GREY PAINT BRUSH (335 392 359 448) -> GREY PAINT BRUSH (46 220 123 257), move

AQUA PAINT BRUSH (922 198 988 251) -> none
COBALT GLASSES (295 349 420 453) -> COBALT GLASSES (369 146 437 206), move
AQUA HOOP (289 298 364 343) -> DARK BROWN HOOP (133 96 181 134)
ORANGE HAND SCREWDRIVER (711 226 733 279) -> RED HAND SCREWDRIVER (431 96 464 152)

- - -

■ Task instructions
For this exercise, copy all of the material exactly as it stands.

■ Result for this exercise
GREY PAINT BRUSH (335 392 359 448) -> GREY PAINT BRUSH (46 220 123 257), move

AQUA PAINT BRUSH (922 198 988 251) -> none
COBALT GLASSES (295 349 420 453) -> COBALT GLASSES (369 146 437 206), move
AQUA HOOP (289 298 364 343) -> DARK BROWN HOOP (133 96 181 134)
ORANGE HAND SCREWDRIVER (711 226 733 279) -> RED HAND SCREWDRIVER (431 96 464 152)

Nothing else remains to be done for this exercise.